WHAT THE TASK ASKS — Exactly and without additions, transcribe the line that contains "107 63 112>" and every line after it in the data.

### MATERIAL PROVIDED

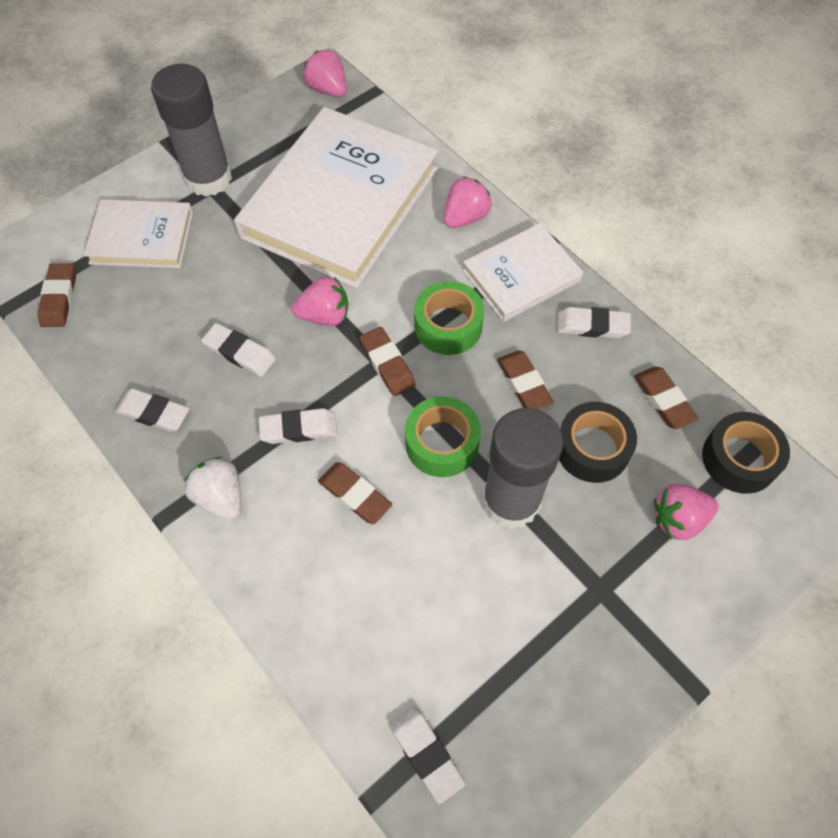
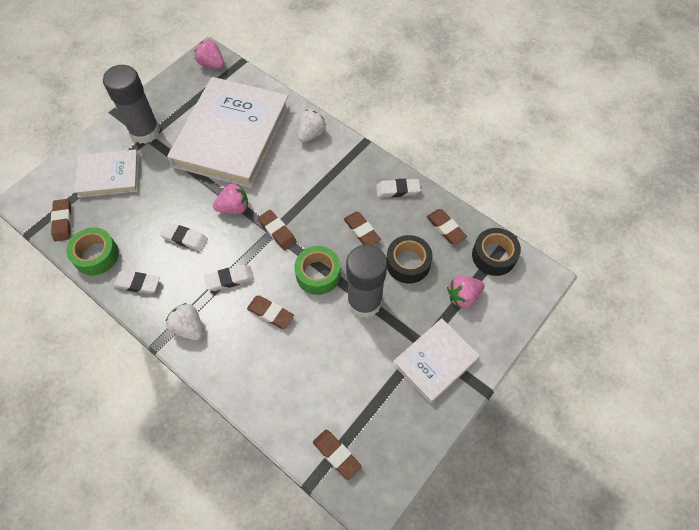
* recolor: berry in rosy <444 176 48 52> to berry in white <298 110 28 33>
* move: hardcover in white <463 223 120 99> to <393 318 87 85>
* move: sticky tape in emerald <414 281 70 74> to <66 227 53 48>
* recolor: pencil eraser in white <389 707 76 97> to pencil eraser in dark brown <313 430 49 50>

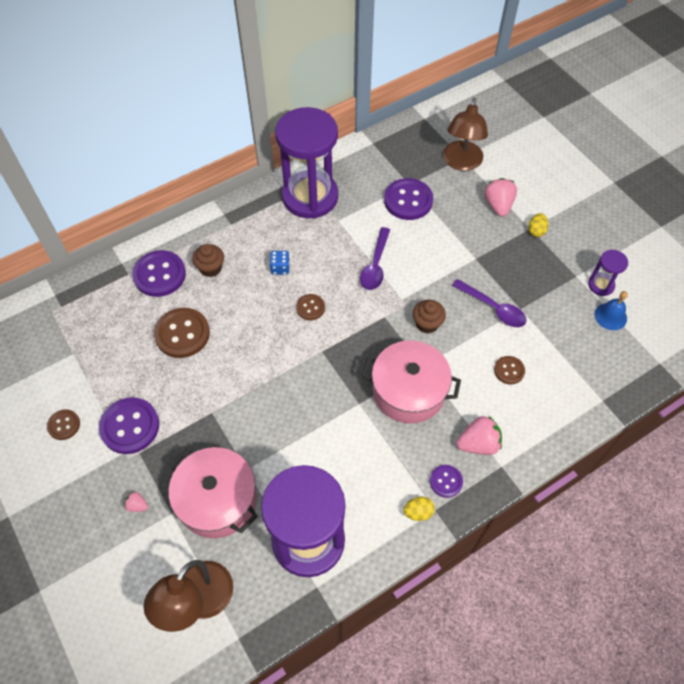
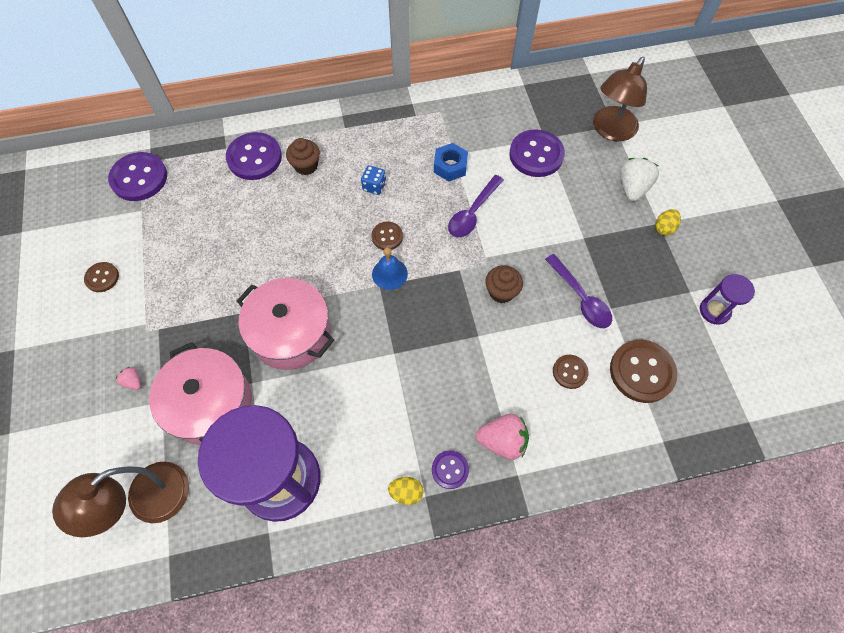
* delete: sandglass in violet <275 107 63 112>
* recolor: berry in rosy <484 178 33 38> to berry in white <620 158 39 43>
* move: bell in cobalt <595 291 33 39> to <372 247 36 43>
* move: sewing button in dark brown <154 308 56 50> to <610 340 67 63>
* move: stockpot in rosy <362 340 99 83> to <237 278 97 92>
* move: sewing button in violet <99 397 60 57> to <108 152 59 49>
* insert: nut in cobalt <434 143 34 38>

######

ANSWER BOX —
* delete: sandglass in violet <275 107 63 112>
* recolor: berry in rosy <484 178 33 38> to berry in white <620 158 39 43>
* move: bell in cobalt <595 291 33 39> to <372 247 36 43>
* move: sewing button in dark brown <154 308 56 50> to <610 340 67 63>
* move: stockpot in rosy <362 340 99 83> to <237 278 97 92>
* move: sewing button in violet <99 397 60 57> to <108 152 59 49>
* insert: nut in cobalt <434 143 34 38>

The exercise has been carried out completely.